> _Try it_:
In the records that follow, the lines from the one containing "black 1x3 plate" to the one containing "white 1x2 plate [405,352,476,448]", inclusive, are to be given again exactly.

[Before-and-after object lists]
_ _ _ _ _ _ _
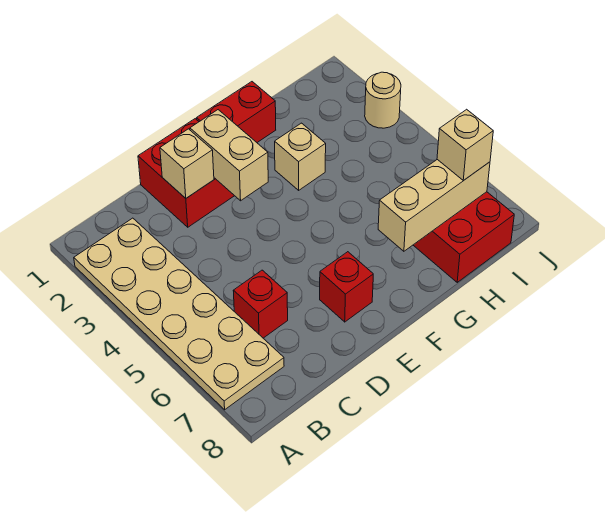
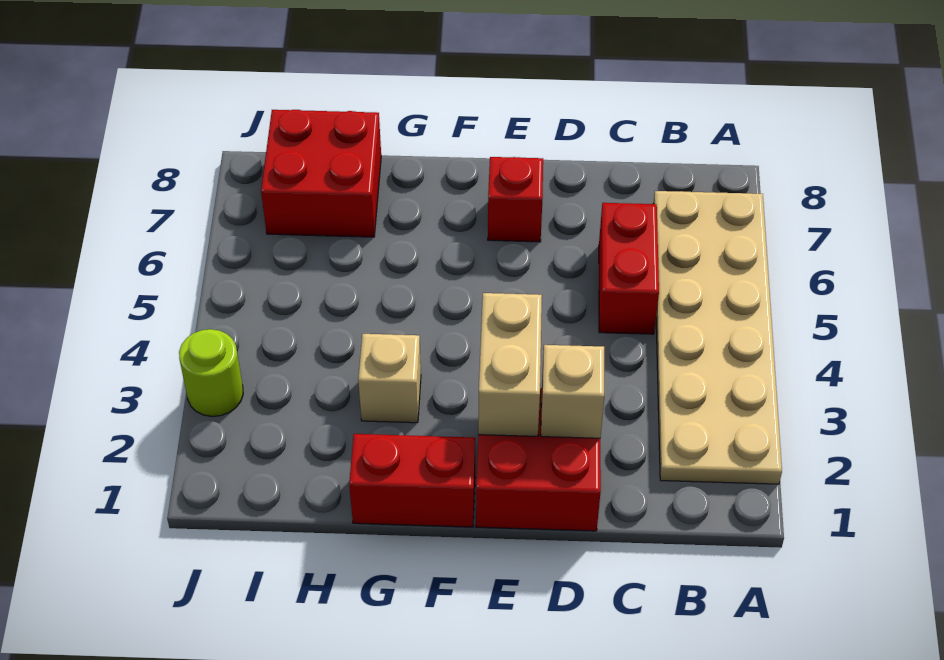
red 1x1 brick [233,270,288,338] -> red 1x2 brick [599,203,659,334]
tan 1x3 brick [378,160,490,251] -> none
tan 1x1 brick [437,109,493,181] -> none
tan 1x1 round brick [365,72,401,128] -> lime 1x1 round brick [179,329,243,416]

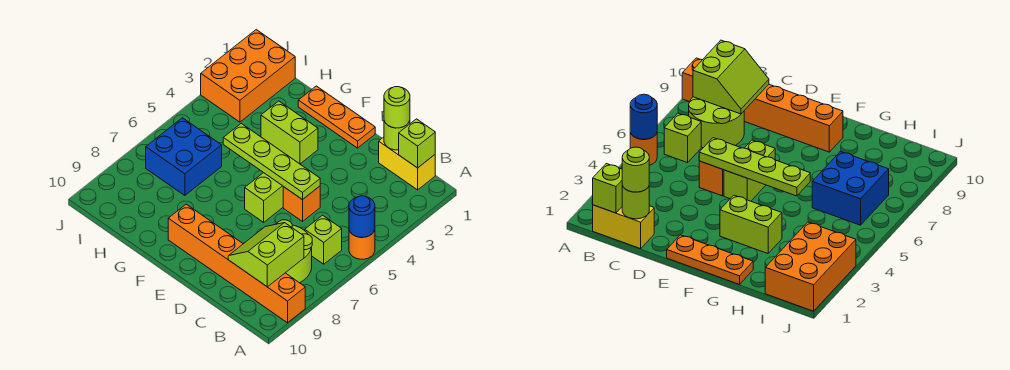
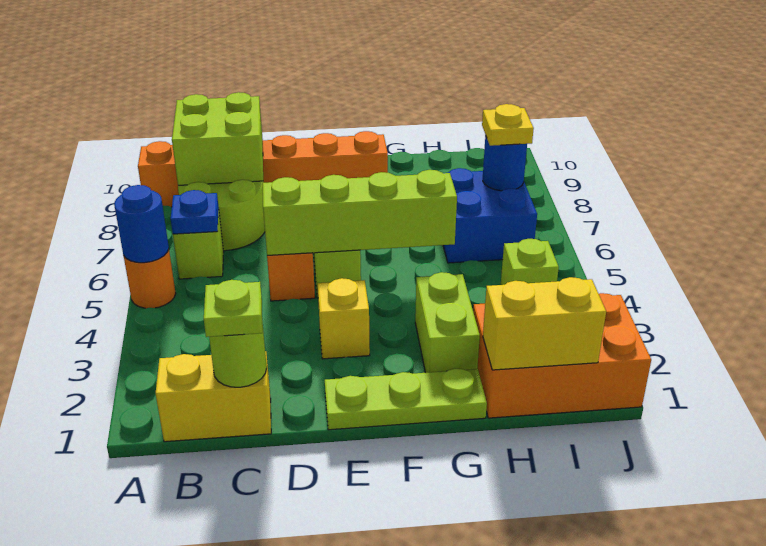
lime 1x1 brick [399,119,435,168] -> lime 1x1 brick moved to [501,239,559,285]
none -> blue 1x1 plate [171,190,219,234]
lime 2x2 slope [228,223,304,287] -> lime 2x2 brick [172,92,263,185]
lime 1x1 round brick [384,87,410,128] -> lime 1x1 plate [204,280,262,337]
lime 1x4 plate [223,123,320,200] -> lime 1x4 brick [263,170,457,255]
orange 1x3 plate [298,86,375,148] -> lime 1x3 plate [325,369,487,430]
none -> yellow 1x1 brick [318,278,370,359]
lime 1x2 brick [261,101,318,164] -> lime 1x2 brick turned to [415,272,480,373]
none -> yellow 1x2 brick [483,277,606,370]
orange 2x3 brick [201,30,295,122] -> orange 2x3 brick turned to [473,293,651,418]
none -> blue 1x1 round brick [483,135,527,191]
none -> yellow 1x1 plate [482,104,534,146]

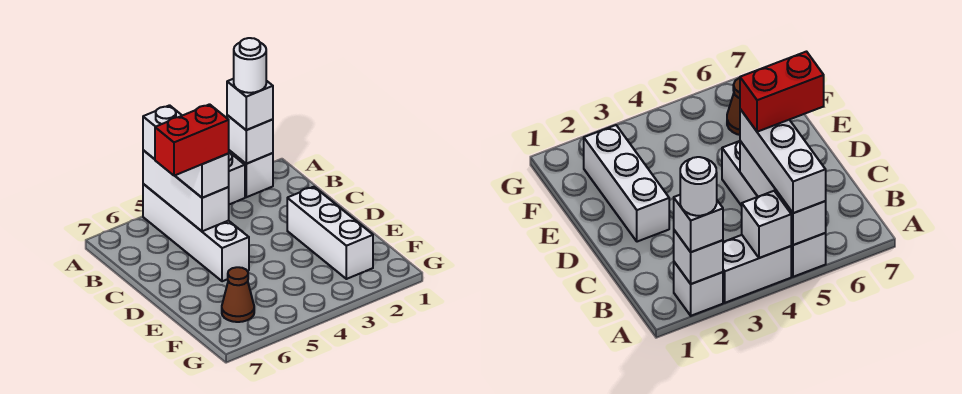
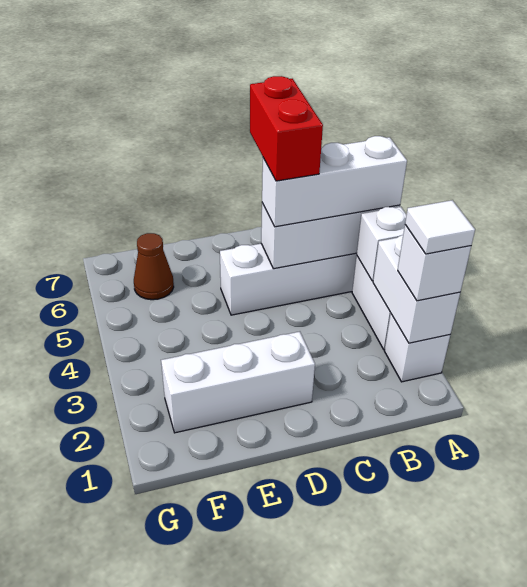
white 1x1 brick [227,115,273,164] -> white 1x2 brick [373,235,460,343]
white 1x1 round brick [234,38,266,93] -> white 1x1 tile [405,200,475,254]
_ _ _ _ _ _ _
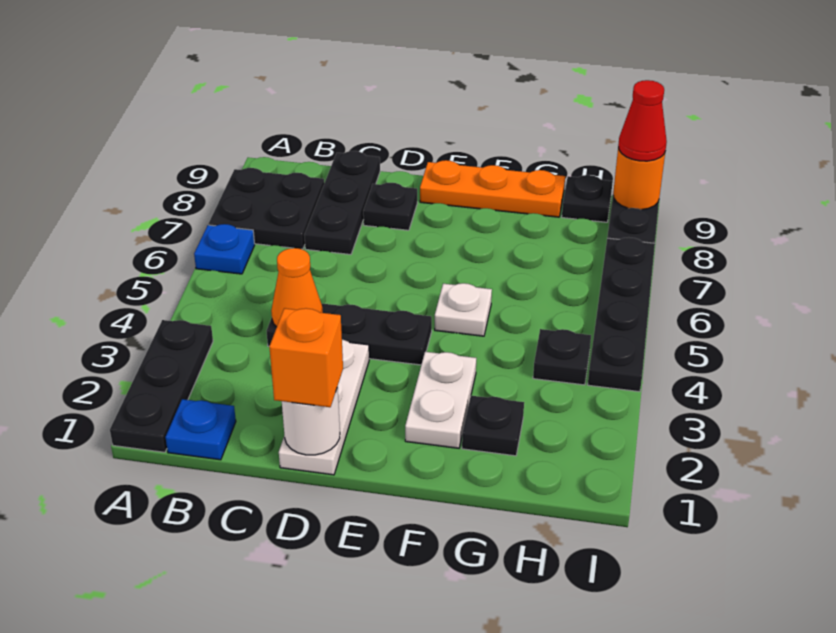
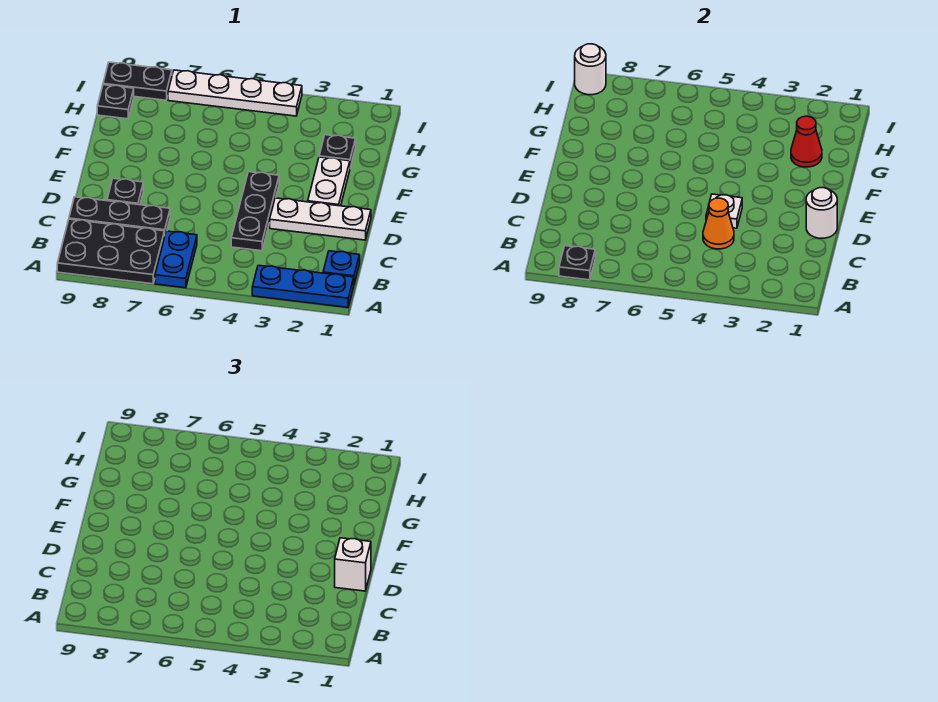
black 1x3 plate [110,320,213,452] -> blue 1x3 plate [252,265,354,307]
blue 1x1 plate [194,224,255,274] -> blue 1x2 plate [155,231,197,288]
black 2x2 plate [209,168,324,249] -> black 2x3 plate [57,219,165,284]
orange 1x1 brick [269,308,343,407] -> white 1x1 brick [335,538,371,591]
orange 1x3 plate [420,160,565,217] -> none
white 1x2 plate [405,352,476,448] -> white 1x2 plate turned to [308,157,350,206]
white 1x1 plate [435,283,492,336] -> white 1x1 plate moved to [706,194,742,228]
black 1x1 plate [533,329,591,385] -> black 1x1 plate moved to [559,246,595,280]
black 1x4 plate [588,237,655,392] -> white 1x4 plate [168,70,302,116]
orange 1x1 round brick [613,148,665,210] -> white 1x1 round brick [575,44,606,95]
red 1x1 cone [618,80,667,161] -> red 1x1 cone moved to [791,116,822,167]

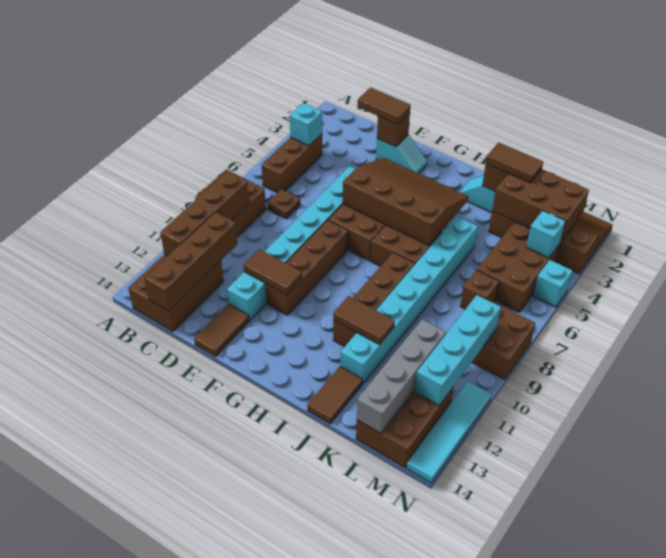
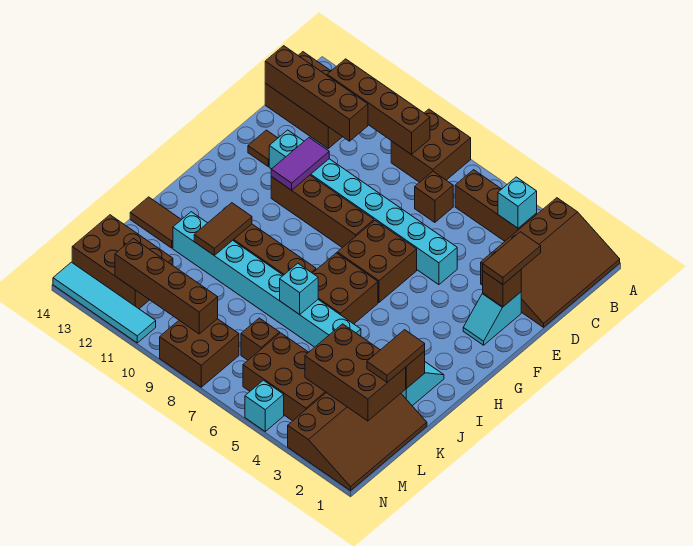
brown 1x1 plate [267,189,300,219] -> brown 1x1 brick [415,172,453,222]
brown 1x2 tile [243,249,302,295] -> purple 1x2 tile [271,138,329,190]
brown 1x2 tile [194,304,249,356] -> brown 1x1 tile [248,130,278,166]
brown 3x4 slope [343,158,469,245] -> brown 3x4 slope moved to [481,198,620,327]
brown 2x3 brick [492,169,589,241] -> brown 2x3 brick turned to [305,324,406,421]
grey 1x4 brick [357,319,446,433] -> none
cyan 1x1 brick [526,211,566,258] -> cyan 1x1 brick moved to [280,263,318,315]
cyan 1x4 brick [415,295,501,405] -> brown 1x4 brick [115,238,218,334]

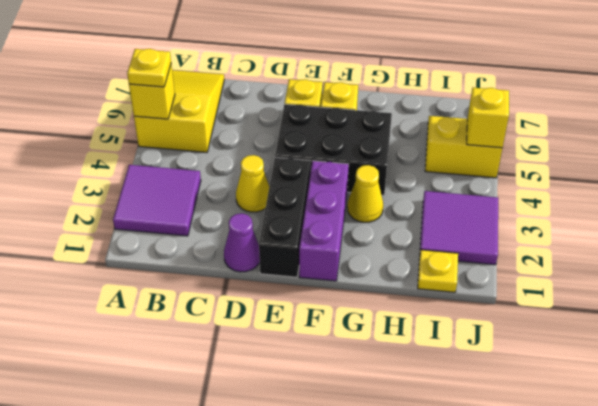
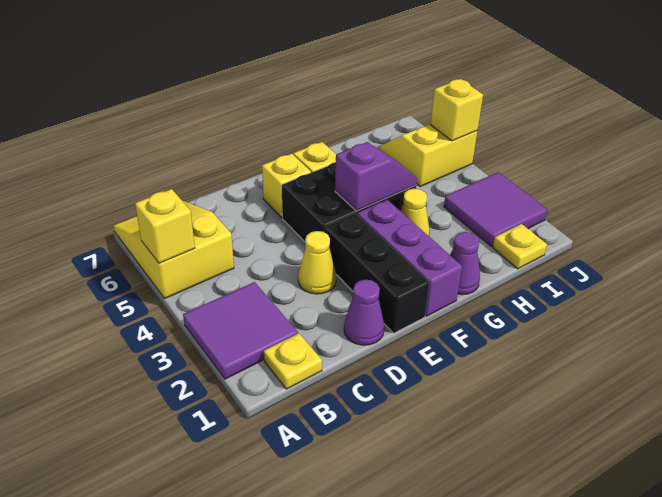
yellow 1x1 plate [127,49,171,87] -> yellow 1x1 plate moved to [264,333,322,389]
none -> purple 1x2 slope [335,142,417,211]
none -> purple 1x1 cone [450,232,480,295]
_ _ _ _ _ _ _
> _Response to this exercise_:
black 1x3 plate [110,320,213,452] -> blue 1x3 plate [252,265,354,307]
blue 1x1 plate [194,224,255,274] -> blue 1x2 plate [155,231,197,288]
black 2x2 plate [209,168,324,249] -> black 2x3 plate [57,219,165,284]
orange 1x1 brick [269,308,343,407] -> white 1x1 brick [335,538,371,591]
orange 1x3 plate [420,160,565,217] -> none
white 1x2 plate [405,352,476,448] -> white 1x2 plate turned to [308,157,350,206]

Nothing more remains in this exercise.